Items from a dataset:
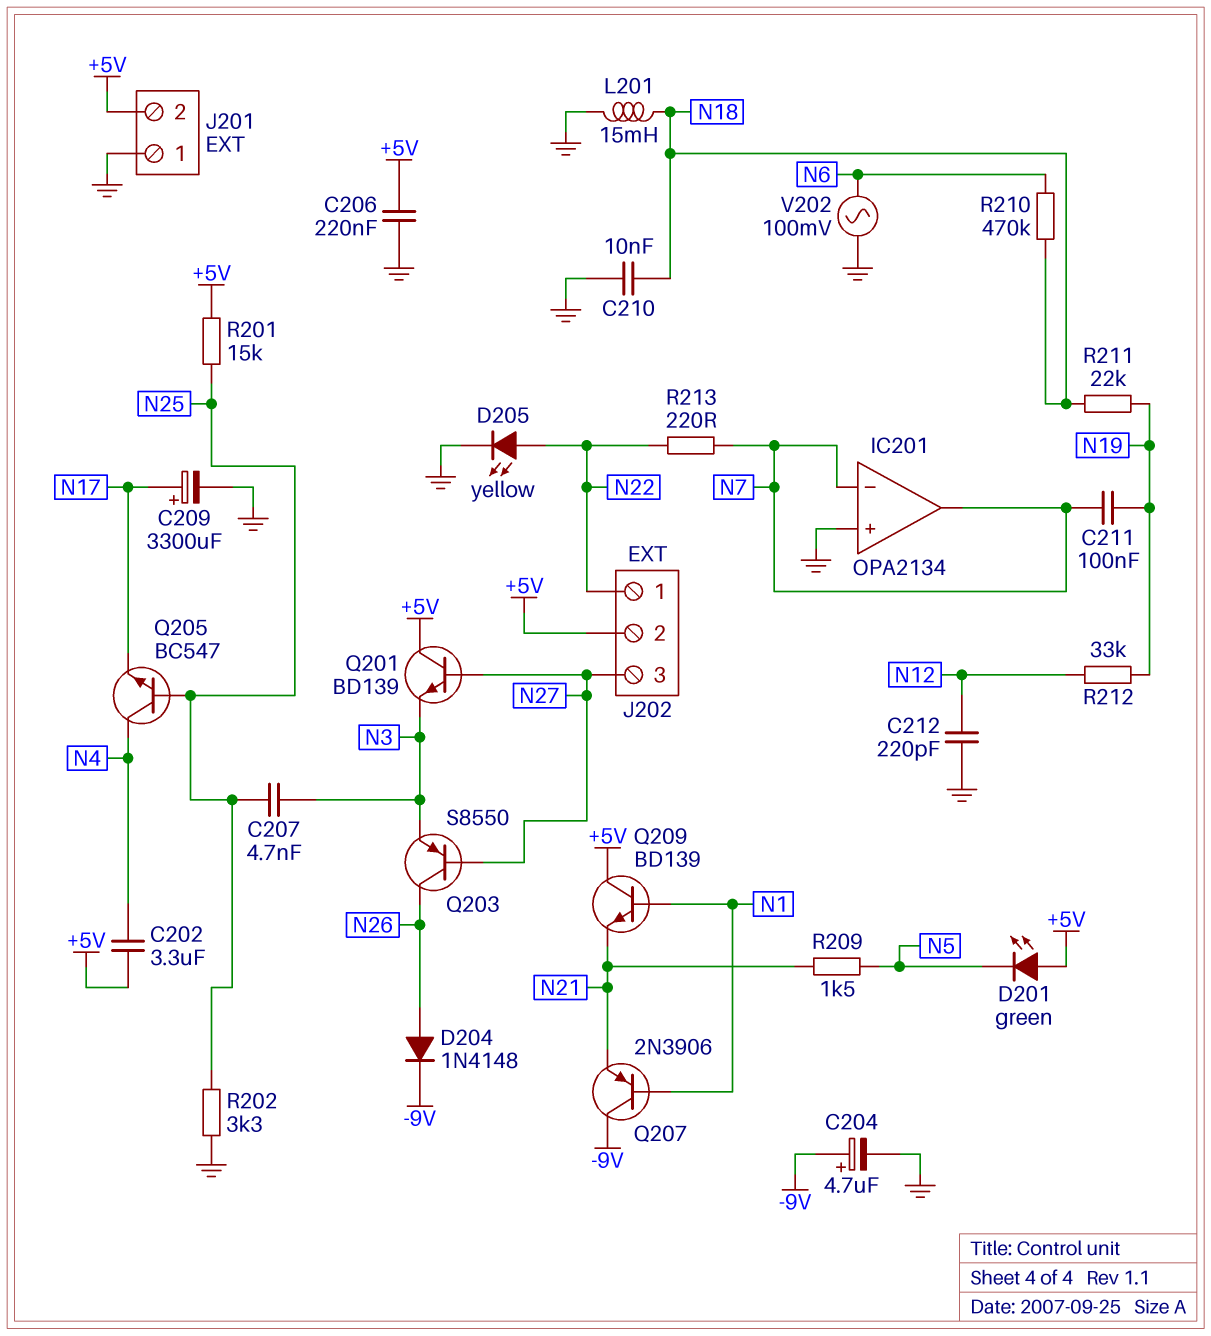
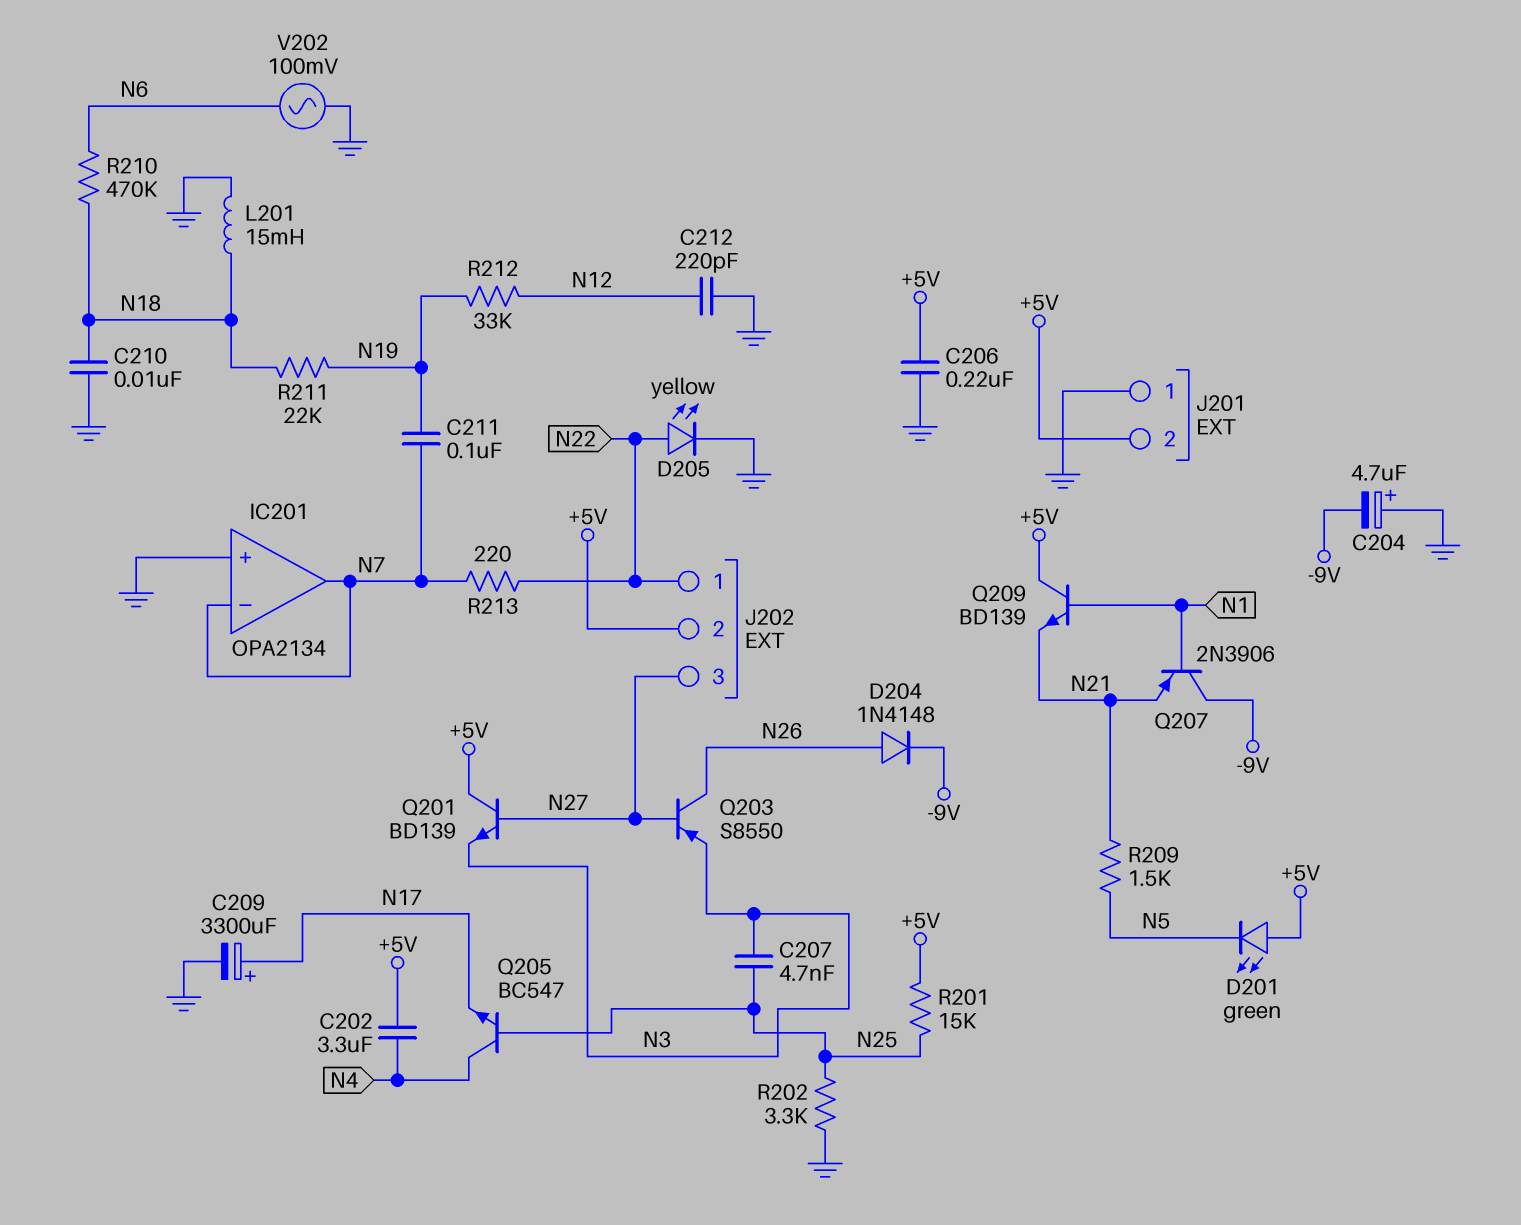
C204: 4.7uF (plus -9V, minus GND) -> 4.7uF (plus GND, minus -9V)

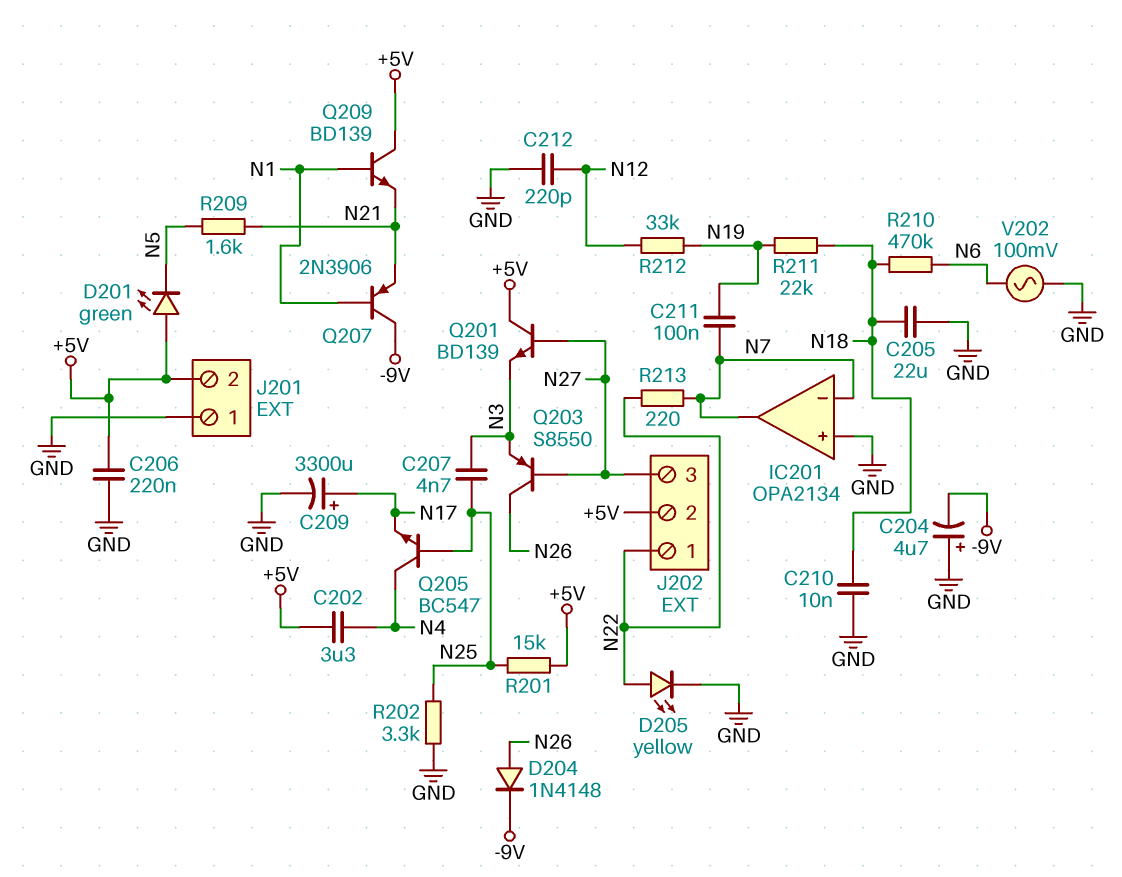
C205: none -> 22uF (GND, N18)
L201: 15mH (GND, N18) -> none
R209: 1.5k (N5, N21) -> 1.6k (N5, N21)

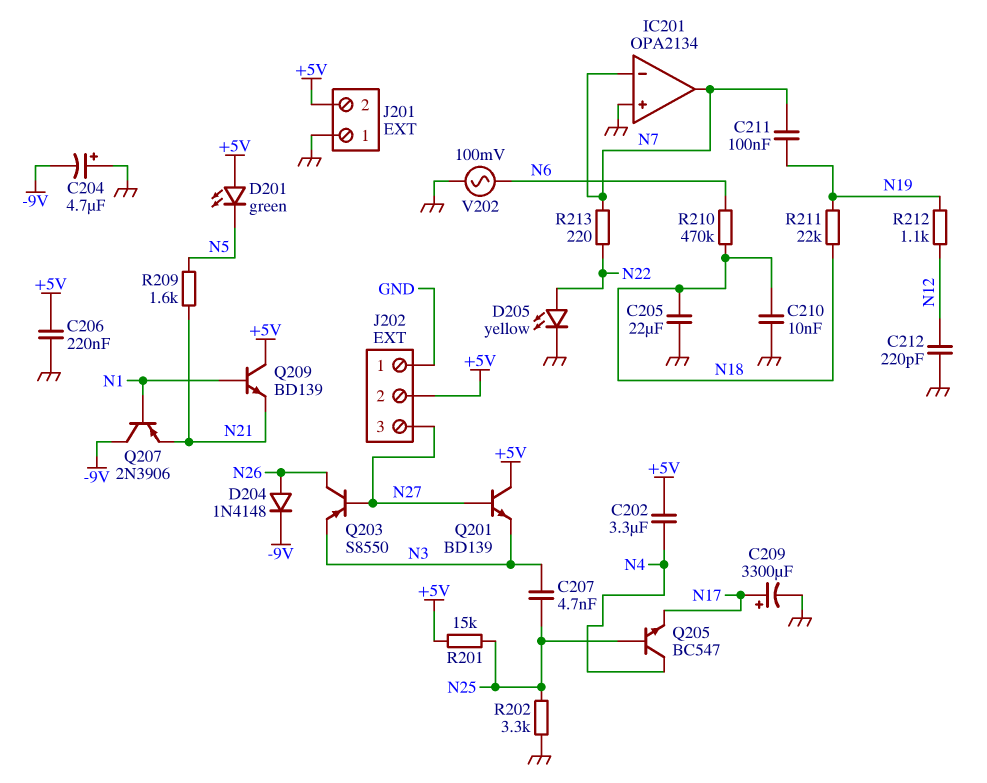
J202 pin 1: N22 -> GND
R212: 33k (N12, N19) -> 1.1k (N12, N19)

> _Required work_
Please output each line above exactly and omit all images.

> _Exercise answer_
C204: 4.7uF (plus -9V, minus GND) -> 4.7uF (plus GND, minus -9V)

C205: none -> 22uF (GND, N18)
L201: 15mH (GND, N18) -> none
R209: 1.5k (N5, N21) -> 1.6k (N5, N21)

J202 pin 1: N22 -> GND
R212: 33k (N12, N19) -> 1.1k (N12, N19)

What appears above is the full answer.